Required task: Pull out each line in the records below that contains the string "numericTimeSignature".

Source material:
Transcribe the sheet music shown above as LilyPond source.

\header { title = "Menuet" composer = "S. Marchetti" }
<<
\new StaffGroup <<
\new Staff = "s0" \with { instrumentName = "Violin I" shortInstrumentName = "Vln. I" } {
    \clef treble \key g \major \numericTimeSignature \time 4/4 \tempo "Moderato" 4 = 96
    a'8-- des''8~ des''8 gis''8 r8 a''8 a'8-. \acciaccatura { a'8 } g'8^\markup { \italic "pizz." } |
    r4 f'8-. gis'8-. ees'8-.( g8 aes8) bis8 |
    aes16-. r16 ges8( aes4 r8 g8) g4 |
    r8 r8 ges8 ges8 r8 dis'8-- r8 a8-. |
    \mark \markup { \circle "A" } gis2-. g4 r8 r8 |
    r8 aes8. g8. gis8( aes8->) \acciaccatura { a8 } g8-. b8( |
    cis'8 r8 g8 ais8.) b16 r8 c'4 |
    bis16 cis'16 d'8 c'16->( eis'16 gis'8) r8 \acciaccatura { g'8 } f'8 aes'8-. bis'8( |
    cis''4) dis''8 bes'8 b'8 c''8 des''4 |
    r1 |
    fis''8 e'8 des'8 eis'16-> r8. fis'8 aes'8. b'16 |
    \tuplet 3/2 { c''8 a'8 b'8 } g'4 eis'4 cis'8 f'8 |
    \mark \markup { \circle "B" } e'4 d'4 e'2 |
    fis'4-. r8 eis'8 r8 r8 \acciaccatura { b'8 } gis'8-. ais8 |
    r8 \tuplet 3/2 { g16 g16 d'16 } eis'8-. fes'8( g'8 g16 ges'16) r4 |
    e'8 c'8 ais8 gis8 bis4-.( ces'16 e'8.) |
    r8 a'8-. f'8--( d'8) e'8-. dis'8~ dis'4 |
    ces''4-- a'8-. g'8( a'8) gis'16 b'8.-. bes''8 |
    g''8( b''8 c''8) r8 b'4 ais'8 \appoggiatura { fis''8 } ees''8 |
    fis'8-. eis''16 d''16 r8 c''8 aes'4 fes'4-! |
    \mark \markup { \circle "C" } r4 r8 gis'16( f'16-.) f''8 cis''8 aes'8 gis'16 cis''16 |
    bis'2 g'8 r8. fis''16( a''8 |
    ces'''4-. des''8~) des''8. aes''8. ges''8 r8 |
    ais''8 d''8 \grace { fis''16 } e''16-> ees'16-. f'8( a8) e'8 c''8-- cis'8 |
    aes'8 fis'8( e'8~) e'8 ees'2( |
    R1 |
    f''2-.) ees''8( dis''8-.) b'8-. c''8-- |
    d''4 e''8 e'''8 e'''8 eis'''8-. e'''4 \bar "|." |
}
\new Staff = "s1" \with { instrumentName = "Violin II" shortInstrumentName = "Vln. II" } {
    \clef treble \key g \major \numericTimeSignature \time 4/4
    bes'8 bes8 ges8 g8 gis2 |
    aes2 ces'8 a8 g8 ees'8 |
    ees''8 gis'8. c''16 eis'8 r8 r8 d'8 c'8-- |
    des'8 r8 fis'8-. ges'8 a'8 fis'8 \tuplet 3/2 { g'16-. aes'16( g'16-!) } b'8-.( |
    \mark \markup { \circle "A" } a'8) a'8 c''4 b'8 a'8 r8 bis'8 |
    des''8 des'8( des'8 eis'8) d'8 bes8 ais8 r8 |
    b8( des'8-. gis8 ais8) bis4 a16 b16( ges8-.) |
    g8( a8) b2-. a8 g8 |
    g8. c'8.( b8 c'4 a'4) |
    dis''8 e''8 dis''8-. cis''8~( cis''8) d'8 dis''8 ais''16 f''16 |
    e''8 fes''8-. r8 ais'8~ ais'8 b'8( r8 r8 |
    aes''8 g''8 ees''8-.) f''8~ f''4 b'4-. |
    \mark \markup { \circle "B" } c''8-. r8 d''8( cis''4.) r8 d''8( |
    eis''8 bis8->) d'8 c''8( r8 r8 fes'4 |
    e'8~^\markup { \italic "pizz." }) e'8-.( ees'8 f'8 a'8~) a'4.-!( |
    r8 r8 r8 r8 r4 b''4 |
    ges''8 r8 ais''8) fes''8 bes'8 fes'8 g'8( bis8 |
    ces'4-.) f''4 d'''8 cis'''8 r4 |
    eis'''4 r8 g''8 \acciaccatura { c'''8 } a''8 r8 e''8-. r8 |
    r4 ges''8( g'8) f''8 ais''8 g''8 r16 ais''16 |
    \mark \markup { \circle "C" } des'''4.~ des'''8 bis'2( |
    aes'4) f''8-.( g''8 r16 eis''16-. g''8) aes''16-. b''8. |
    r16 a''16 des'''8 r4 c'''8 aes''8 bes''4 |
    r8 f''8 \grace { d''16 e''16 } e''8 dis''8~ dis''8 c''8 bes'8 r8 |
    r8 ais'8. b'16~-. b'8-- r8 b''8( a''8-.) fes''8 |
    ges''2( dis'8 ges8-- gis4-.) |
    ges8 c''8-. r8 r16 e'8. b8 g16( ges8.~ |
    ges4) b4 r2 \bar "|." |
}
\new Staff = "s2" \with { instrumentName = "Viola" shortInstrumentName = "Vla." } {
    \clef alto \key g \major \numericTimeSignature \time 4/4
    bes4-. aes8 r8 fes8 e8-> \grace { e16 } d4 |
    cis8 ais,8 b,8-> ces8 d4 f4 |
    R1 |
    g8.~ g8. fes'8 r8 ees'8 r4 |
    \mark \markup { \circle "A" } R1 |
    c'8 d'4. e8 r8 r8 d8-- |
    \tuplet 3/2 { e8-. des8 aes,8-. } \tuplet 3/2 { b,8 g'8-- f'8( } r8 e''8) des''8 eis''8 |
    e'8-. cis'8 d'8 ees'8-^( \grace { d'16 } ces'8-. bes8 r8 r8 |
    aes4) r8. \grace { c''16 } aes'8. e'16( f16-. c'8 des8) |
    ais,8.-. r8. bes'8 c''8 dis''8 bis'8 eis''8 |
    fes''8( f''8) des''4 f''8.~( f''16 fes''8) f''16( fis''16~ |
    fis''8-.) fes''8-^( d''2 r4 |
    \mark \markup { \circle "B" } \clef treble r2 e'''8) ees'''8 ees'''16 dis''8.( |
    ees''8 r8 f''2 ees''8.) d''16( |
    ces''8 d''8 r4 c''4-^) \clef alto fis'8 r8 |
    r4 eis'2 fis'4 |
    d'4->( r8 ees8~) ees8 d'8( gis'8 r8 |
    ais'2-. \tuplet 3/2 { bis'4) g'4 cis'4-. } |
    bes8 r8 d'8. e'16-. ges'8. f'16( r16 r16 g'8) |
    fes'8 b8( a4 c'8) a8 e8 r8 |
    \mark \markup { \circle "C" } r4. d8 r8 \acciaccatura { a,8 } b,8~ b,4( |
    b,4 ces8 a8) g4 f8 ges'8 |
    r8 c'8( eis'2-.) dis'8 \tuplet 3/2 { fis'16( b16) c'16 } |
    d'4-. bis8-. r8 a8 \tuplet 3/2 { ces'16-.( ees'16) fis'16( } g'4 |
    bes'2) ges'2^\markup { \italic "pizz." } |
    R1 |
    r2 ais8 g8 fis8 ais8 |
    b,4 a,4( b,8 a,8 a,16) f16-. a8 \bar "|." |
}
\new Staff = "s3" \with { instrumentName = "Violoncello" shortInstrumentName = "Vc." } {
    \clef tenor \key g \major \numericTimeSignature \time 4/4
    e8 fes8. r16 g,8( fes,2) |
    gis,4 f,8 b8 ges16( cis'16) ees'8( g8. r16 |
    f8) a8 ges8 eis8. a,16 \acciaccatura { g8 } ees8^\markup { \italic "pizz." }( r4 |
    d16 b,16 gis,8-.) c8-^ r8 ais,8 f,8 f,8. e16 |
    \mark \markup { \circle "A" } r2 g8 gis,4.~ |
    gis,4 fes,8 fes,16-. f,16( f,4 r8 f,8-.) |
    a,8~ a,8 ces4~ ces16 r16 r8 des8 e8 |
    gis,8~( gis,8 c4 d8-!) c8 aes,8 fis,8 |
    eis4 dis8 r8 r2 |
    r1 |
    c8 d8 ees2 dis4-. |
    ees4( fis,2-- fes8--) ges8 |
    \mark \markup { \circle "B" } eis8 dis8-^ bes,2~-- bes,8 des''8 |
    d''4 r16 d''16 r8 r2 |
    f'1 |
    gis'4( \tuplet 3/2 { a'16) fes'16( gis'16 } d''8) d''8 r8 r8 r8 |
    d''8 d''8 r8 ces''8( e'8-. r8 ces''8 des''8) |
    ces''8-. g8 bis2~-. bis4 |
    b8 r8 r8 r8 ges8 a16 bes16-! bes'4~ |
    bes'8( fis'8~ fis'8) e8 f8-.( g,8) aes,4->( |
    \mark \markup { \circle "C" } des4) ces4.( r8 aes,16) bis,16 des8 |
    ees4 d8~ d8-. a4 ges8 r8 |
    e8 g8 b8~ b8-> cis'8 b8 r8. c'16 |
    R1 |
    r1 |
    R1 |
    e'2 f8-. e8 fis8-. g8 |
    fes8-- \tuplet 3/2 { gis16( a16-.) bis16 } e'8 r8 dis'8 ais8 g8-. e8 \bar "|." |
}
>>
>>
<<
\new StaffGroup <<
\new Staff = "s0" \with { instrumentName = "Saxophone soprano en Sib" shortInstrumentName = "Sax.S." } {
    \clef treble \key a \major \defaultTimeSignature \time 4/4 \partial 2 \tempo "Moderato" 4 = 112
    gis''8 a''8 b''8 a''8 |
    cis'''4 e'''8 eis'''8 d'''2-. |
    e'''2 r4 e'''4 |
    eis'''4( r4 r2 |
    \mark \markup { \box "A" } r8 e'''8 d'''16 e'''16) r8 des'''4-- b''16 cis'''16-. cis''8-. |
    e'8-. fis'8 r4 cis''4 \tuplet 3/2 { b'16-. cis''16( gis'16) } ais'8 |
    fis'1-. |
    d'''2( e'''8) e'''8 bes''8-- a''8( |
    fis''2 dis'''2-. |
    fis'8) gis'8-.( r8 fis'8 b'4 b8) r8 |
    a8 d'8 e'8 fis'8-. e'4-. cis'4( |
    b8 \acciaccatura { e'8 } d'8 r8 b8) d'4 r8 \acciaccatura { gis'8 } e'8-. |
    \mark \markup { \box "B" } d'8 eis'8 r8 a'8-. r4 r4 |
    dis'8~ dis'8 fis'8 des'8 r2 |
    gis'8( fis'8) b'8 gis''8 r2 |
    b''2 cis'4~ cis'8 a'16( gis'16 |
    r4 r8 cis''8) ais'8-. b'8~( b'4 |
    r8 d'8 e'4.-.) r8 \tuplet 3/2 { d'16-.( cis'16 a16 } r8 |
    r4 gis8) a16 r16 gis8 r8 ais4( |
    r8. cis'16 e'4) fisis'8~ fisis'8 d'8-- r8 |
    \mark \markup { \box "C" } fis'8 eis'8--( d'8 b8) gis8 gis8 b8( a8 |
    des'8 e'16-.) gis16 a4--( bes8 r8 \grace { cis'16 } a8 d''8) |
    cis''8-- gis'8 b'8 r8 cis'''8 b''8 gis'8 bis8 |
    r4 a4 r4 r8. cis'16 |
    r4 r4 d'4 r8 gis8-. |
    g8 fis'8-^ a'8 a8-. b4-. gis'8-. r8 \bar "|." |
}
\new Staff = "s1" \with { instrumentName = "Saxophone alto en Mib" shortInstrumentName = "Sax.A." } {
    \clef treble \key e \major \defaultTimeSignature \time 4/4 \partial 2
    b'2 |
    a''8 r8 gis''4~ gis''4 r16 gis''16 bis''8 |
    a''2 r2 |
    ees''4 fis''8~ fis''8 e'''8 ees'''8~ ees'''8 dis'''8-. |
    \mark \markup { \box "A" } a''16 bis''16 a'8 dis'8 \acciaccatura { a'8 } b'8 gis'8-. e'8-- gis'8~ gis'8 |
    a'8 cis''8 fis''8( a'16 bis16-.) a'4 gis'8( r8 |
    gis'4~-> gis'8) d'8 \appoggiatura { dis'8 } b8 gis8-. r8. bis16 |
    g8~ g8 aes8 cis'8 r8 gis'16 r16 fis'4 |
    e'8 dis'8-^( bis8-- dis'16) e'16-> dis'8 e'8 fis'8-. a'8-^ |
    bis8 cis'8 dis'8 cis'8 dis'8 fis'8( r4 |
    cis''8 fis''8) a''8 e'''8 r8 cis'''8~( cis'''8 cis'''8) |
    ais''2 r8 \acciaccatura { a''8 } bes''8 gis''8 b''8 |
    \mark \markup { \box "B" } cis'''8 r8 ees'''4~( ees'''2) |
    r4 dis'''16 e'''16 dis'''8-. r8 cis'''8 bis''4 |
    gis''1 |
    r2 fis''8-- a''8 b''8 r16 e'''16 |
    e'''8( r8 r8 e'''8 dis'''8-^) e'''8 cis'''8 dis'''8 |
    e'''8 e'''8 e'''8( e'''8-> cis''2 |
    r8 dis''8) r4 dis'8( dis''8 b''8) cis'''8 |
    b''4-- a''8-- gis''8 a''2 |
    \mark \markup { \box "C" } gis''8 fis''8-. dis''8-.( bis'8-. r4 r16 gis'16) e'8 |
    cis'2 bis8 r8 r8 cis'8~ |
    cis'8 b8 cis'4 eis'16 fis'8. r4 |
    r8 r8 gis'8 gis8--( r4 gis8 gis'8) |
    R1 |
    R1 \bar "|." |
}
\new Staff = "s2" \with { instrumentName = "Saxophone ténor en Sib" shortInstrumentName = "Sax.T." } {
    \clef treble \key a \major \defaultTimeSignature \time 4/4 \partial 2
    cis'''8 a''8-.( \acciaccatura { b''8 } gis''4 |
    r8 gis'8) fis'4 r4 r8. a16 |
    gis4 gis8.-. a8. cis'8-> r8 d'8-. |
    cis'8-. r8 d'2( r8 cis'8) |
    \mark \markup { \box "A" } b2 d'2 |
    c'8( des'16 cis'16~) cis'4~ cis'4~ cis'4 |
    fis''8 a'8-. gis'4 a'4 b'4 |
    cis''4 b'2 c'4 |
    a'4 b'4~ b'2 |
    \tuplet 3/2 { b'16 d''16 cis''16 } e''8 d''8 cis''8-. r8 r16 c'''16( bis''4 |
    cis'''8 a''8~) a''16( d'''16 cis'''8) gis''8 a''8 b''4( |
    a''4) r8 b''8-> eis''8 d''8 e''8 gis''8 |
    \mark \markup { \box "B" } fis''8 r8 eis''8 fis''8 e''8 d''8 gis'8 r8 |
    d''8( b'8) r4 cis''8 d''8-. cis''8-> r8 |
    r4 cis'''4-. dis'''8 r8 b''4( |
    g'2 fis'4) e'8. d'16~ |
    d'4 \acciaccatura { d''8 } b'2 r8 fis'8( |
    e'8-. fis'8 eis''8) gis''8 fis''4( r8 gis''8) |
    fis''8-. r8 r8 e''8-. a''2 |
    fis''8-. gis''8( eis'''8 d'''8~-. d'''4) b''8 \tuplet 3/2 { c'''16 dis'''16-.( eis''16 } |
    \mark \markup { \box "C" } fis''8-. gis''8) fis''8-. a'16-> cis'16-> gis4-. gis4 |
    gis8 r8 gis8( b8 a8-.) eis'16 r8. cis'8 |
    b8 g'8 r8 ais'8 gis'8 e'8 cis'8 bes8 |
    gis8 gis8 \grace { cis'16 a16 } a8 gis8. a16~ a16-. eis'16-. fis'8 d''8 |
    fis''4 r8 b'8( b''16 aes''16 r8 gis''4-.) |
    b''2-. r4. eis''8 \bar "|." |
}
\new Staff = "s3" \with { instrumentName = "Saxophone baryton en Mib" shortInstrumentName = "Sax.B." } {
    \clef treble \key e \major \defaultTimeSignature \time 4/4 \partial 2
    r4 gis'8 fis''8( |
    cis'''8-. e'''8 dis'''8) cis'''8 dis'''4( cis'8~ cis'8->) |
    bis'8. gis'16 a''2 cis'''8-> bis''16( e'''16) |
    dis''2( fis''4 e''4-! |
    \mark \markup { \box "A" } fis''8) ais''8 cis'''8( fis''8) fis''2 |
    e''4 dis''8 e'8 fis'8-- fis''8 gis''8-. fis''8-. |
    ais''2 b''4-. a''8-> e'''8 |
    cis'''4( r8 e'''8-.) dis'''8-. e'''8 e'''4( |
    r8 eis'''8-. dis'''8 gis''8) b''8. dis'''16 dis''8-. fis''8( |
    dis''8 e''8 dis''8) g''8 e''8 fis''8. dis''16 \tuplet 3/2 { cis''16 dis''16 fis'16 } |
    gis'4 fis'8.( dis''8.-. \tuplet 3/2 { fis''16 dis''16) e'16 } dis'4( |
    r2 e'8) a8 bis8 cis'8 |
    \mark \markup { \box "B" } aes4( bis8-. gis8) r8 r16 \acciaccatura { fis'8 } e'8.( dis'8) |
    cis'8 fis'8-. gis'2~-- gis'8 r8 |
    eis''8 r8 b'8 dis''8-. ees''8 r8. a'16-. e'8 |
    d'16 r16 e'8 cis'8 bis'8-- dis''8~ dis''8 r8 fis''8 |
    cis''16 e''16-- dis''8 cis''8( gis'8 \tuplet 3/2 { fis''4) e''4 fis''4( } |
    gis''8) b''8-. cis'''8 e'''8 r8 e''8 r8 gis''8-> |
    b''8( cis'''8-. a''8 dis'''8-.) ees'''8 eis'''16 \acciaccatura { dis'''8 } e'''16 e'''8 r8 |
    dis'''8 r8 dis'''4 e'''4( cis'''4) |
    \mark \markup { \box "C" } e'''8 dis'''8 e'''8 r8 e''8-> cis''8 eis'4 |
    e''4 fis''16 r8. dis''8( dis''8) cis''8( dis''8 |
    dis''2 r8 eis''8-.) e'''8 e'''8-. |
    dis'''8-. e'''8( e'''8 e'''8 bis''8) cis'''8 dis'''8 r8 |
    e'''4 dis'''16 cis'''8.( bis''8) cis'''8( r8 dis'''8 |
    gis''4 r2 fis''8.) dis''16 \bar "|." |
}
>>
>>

Full output:
    \clef treble \key g \major \numericTimeSignature \time 4/4 \tempo "Moderato" 4 = 96
    \clef treble \key g \major \numericTimeSignature \time 4/4
    \clef alto \key g \major \numericTimeSignature \time 4/4
    \clef tenor \key g \major \numericTimeSignature \time 4/4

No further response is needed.